From the line below that contains "LCD: LCD2004 -> LCD0802" to the line that contains "DRIVER2 pin IN2: GP12 -> GP21", repeat every line exactly, both ends included, and nothing else.

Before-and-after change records
■ ■ ■

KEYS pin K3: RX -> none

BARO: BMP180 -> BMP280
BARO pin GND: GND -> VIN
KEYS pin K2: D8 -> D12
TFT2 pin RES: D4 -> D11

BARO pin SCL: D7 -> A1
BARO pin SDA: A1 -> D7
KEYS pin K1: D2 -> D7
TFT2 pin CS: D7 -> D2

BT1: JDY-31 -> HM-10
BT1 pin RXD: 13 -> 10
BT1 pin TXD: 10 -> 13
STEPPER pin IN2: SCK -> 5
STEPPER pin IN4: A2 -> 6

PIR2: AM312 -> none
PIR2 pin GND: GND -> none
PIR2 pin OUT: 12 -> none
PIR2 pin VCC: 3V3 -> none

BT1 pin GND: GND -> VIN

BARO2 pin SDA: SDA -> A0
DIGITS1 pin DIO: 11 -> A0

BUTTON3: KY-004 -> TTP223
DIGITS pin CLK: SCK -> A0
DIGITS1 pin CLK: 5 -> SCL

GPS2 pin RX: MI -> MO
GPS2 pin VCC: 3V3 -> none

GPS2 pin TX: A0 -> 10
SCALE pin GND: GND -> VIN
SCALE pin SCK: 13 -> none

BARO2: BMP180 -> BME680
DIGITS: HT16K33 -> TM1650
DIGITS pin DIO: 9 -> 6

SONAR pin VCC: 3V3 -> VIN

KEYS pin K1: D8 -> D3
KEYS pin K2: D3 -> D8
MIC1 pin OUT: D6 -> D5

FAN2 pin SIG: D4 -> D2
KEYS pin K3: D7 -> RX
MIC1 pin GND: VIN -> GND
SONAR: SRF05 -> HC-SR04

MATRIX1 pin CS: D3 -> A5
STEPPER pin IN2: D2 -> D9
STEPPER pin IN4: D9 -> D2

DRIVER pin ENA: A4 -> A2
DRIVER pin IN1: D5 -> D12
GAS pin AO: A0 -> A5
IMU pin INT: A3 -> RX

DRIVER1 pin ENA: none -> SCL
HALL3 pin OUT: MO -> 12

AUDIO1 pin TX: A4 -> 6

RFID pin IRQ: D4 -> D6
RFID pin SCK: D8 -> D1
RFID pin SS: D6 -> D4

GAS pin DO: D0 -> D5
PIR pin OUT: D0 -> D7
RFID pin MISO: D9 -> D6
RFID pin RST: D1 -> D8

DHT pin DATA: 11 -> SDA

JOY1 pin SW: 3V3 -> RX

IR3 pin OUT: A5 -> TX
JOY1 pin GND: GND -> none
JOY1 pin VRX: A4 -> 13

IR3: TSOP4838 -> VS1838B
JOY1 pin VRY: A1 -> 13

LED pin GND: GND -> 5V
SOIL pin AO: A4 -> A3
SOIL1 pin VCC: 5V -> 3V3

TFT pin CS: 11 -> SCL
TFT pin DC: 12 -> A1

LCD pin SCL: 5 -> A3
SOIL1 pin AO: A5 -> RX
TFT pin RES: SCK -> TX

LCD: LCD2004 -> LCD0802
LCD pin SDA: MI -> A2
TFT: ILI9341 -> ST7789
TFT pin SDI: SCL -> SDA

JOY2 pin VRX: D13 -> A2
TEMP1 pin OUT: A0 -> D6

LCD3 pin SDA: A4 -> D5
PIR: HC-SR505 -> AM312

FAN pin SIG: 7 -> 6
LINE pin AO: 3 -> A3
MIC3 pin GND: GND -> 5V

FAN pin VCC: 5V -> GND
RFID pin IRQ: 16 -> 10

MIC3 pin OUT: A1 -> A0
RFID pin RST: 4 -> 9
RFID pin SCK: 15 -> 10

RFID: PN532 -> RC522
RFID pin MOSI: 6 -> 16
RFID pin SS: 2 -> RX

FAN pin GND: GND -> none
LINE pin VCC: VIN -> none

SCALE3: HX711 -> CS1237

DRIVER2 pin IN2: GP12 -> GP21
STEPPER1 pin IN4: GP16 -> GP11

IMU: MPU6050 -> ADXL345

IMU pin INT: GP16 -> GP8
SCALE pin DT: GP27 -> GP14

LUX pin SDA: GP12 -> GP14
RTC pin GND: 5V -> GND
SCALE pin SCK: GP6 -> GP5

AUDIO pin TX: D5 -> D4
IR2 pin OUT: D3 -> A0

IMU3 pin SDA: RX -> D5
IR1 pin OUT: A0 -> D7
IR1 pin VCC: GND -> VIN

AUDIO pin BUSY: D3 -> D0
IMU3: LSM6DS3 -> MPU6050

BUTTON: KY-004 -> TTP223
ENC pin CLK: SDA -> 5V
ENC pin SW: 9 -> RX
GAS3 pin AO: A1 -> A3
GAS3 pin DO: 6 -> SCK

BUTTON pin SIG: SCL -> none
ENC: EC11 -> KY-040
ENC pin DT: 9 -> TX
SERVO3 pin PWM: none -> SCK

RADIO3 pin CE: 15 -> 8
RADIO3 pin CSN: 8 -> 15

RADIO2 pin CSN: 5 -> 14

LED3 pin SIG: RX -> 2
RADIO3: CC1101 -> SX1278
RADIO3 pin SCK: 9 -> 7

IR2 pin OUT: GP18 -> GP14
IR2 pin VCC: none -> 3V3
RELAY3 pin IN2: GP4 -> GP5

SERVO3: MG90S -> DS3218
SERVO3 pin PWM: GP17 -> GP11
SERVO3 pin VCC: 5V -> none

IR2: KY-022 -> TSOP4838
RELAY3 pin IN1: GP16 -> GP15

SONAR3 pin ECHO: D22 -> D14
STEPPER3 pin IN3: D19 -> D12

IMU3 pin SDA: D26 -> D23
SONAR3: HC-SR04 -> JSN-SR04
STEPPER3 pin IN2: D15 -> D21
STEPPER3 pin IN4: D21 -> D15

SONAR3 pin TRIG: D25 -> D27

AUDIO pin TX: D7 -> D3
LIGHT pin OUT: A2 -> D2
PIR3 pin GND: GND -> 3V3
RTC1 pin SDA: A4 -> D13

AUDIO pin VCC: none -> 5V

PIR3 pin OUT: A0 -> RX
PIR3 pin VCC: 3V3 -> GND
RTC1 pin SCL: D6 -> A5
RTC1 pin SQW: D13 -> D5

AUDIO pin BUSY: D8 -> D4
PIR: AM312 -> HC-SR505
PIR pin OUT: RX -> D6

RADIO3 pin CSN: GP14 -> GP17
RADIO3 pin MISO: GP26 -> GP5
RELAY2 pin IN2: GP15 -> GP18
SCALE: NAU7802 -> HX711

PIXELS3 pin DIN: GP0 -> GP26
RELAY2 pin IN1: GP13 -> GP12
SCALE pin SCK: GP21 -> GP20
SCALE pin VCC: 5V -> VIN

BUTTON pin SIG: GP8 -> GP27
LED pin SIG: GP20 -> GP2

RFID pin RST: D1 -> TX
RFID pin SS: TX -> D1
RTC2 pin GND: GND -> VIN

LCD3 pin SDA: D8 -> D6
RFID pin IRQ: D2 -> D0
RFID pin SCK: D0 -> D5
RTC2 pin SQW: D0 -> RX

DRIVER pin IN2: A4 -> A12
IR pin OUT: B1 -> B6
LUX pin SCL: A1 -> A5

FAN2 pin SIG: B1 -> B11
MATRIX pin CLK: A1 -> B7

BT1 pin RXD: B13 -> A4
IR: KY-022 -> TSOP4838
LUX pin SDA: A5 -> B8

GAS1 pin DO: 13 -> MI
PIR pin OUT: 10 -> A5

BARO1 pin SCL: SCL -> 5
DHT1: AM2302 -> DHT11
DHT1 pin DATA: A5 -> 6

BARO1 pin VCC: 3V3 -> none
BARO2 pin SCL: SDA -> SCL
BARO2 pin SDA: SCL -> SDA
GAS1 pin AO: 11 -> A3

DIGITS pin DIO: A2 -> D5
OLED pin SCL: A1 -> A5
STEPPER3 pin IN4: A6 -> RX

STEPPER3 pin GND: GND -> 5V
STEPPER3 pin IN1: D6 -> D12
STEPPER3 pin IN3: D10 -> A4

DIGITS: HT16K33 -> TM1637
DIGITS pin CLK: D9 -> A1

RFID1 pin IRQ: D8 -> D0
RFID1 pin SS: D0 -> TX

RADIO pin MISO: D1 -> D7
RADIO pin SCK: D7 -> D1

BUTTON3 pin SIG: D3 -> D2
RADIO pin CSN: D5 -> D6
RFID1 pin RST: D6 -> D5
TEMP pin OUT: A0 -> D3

■ ■ ■

» **REPLY TO THE EXERCISE**:
LCD: LCD2004 -> LCD0802
LCD pin SDA: MI -> A2
TFT: ILI9341 -> ST7789
TFT pin SDI: SCL -> SDA

JOY2 pin VRX: D13 -> A2
TEMP1 pin OUT: A0 -> D6

LCD3 pin SDA: A4 -> D5
PIR: HC-SR505 -> AM312

FAN pin SIG: 7 -> 6
LINE pin AO: 3 -> A3
MIC3 pin GND: GND -> 5V

FAN pin VCC: 5V -> GND
RFID pin IRQ: 16 -> 10

MIC3 pin OUT: A1 -> A0
RFID pin RST: 4 -> 9
RFID pin SCK: 15 -> 10

RFID: PN532 -> RC522
RFID pin MOSI: 6 -> 16
RFID pin SS: 2 -> RX

FAN pin GND: GND -> none
LINE pin VCC: VIN -> none

SCALE3: HX711 -> CS1237

DRIVER2 pin IN2: GP12 -> GP21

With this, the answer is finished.